Your instructions
Output the data below only from the line containing "blue arrow: moved 1 px down" up to and including the line containing "yellow line: rotated 63 degrees clockwise", exact and with the pictures left out.

*** Extracted records ***

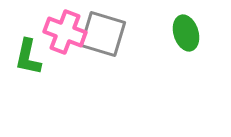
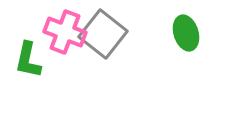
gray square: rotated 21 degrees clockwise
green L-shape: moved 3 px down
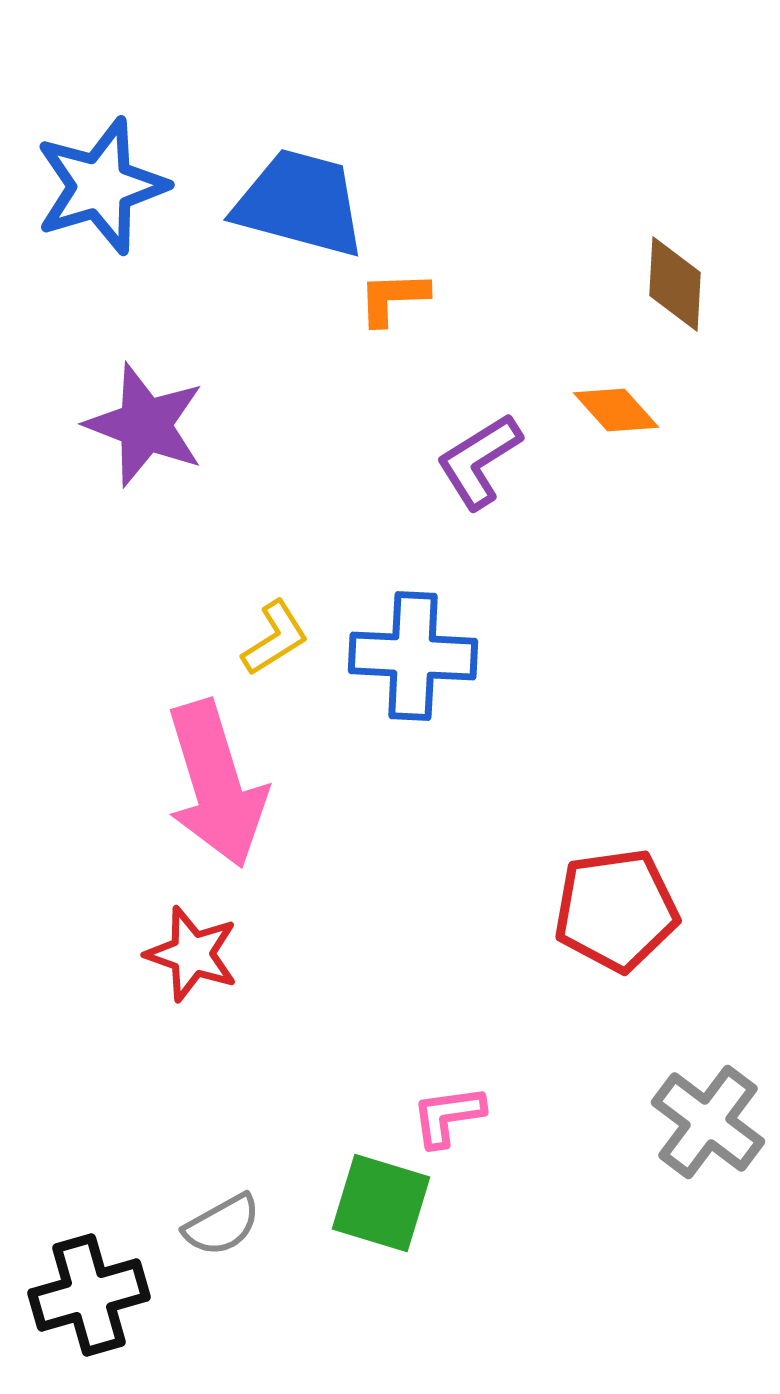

***
*** Extracted records ***

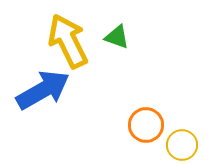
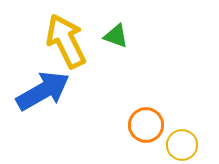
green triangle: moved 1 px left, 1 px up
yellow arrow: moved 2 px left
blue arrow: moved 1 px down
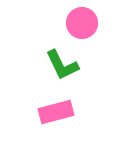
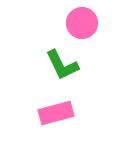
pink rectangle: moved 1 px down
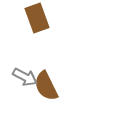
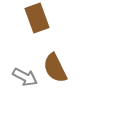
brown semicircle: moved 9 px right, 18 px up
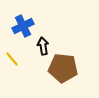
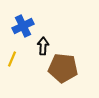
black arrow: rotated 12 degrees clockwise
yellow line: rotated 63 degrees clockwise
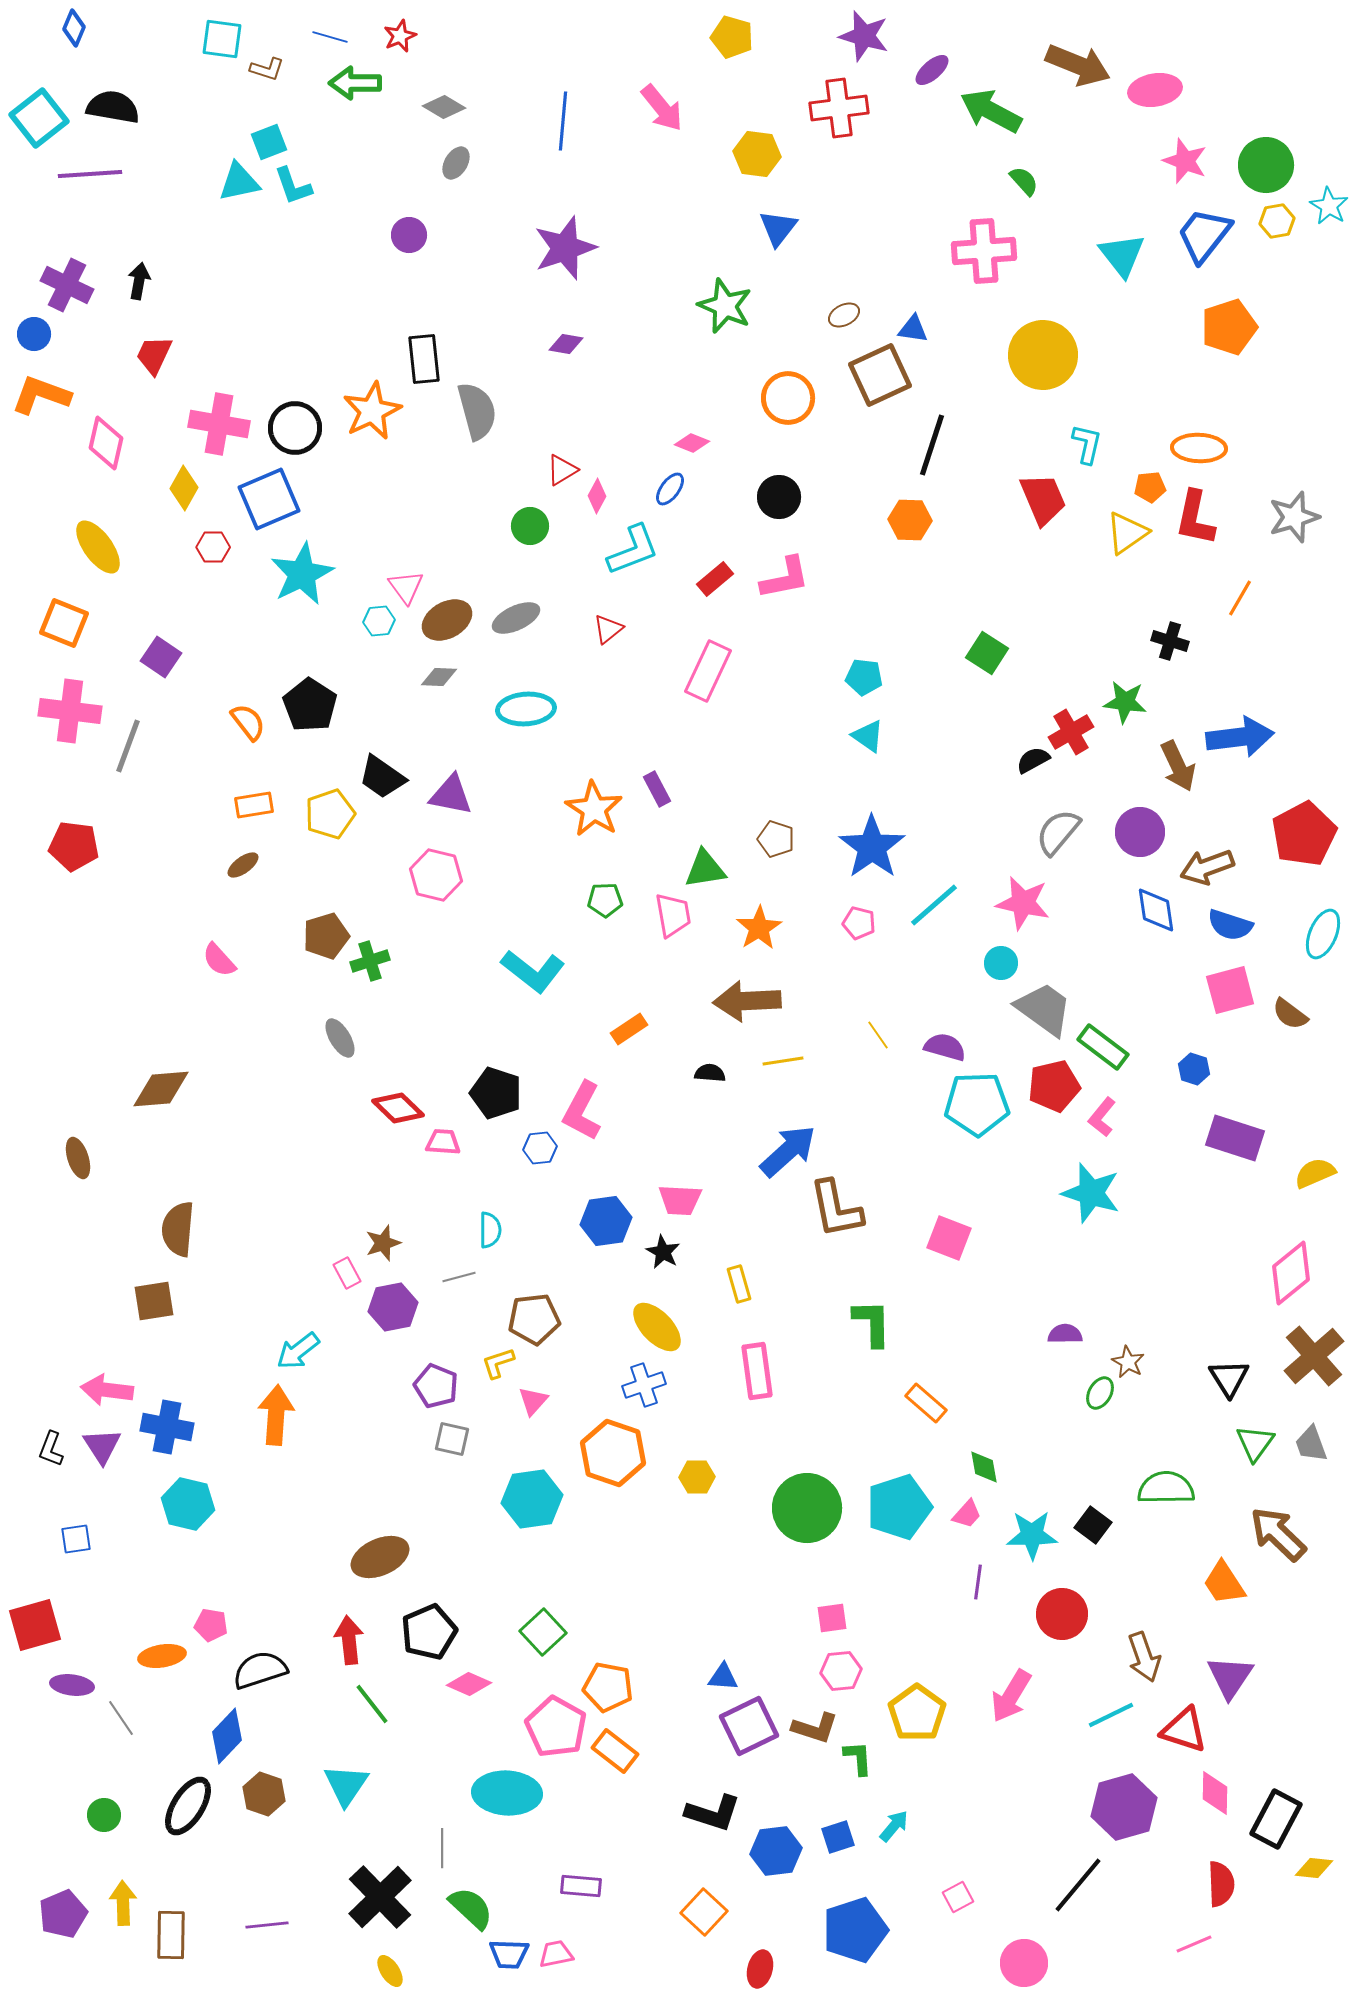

***

Written solution
blue arrow: moved 1 px down
pink rectangle: moved 1 px down
brown semicircle: moved 9 px right, 18 px up
black arrow: rotated 12 degrees clockwise
yellow line: rotated 63 degrees clockwise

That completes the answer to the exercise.